=== Section Start ===

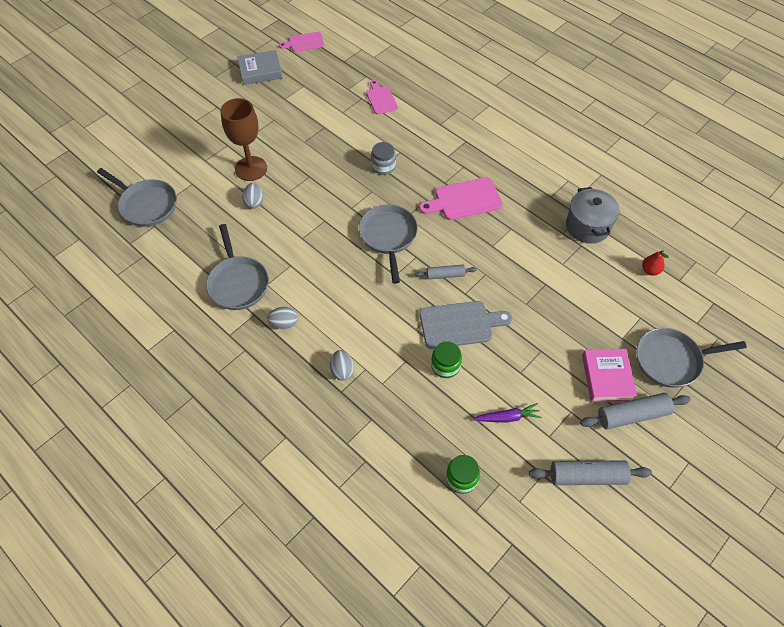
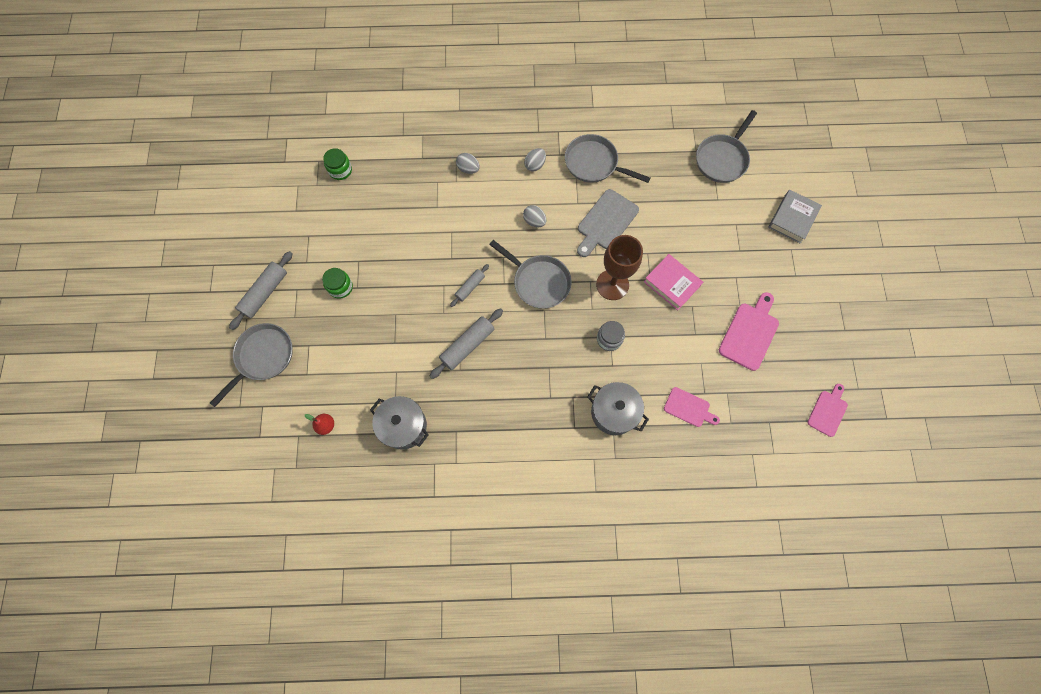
camera: 135 degrees right, 15 degrees up
(146, 205) = (722, 159): grey pan -> grey pan turned 45 degrees counterclockwise
(251, 168) = (697, 247): brown goblet -> brown goblet (612, 284)
(254, 202) = (659, 224): grey egg -> grey egg (534, 221)
(260, 71) = (816, 342): grey book -> grey book (792, 219)
(430, 130) = (613, 412): none -> grey pot
(445, 366) = (409, 225): green jar -> green jar (340, 287)
(460, 324) = (426, 259): grey cutting board -> grey cutting board (605, 222)
(464, 200) = (518, 364): pink cutting board -> pink cutting board (750, 333)
(507, 417) = (343, 226): purple carrot -> none
(587, 476) = (268, 231): grey rolling pin -> grey rolling pin (467, 345)
(607, 378) = (299, 305): pink book -> pink book (672, 284)

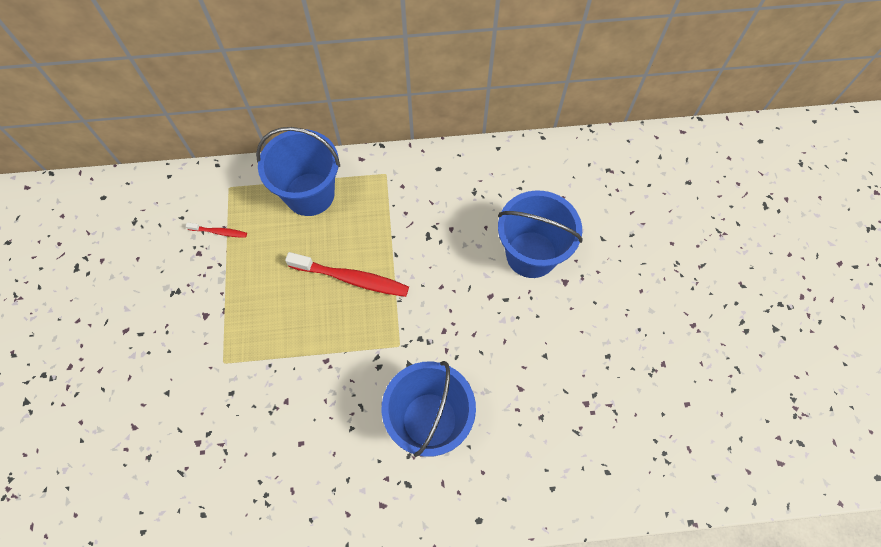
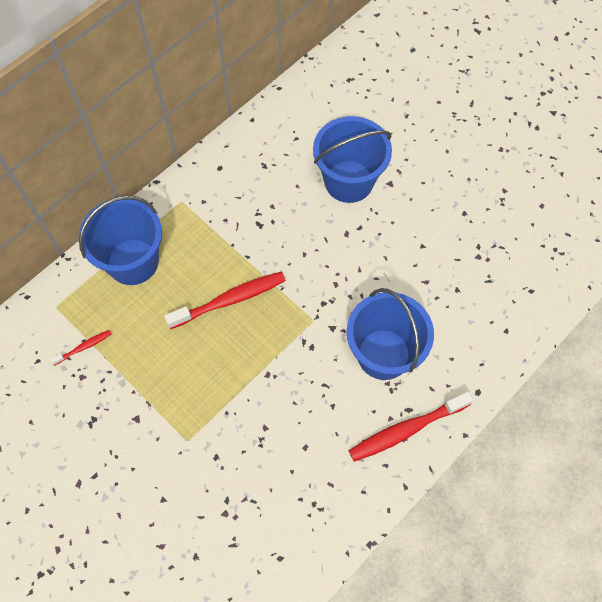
camera: 40 degrees left, 0 degrees up
(390, 499) = (406, 430): none -> red toothbrush

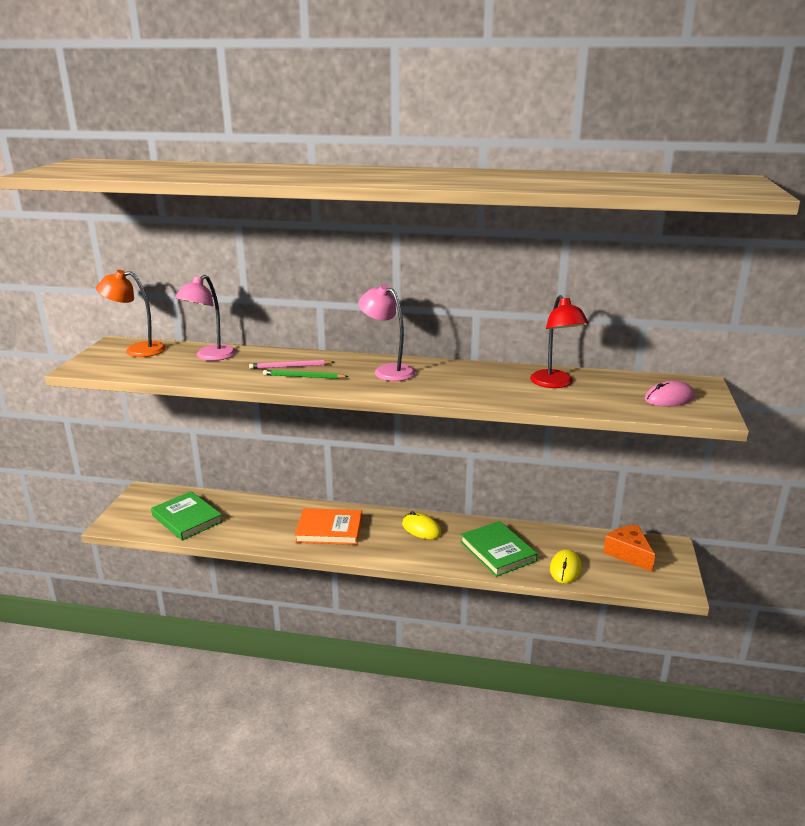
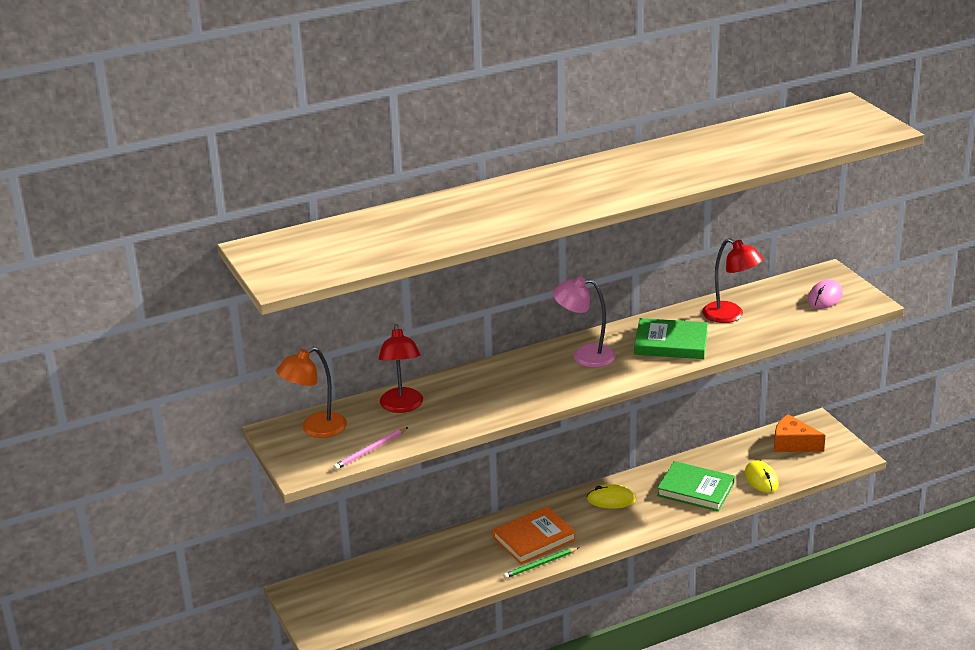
camera: 35 degrees left, 5 degrees up
(187, 519) = (386, 593): green book -> green book (671, 343)
(210, 356) = (402, 406): pink lamp -> red lamp
(290, 366) = (495, 387): pink pencil -> pink pencil (370, 450)
(303, 377) = (525, 392): green pencil -> green pencil (540, 564)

=== Section End ===

Write out the listing again word for word, but without its pictures.

camera: 135 degrees right, 15 degrees up
(146, 205) = (722, 159): grey pan -> grey pan turned 45 degrees counterclockwise
(251, 168) = (697, 247): brown goblet -> brown goblet (612, 284)
(254, 202) = (659, 224): grey egg -> grey egg (534, 221)
(260, 71) = (816, 342): grey book -> grey book (792, 219)
(430, 130) = (613, 412): none -> grey pot
(445, 366) = (409, 225): green jar -> green jar (340, 287)
(460, 324) = (426, 259): grey cutting board -> grey cutting board (605, 222)
(464, 200) = (518, 364): pink cutting board -> pink cutting board (750, 333)
(507, 417) = (343, 226): purple carrot -> none
(587, 476) = (268, 231): grey rolling pin -> grey rolling pin (467, 345)
(607, 378) = (299, 305): pink book -> pink book (672, 284)

camera: 40 degrees left, 0 degrees up
(390, 499) = (406, 430): none -> red toothbrush

camera: 35 degrees left, 5 degrees up
(187, 519) = (386, 593): green book -> green book (671, 343)
(210, 356) = (402, 406): pink lamp -> red lamp
(290, 366) = (495, 387): pink pencil -> pink pencil (370, 450)
(303, 377) = (525, 392): green pencil -> green pencil (540, 564)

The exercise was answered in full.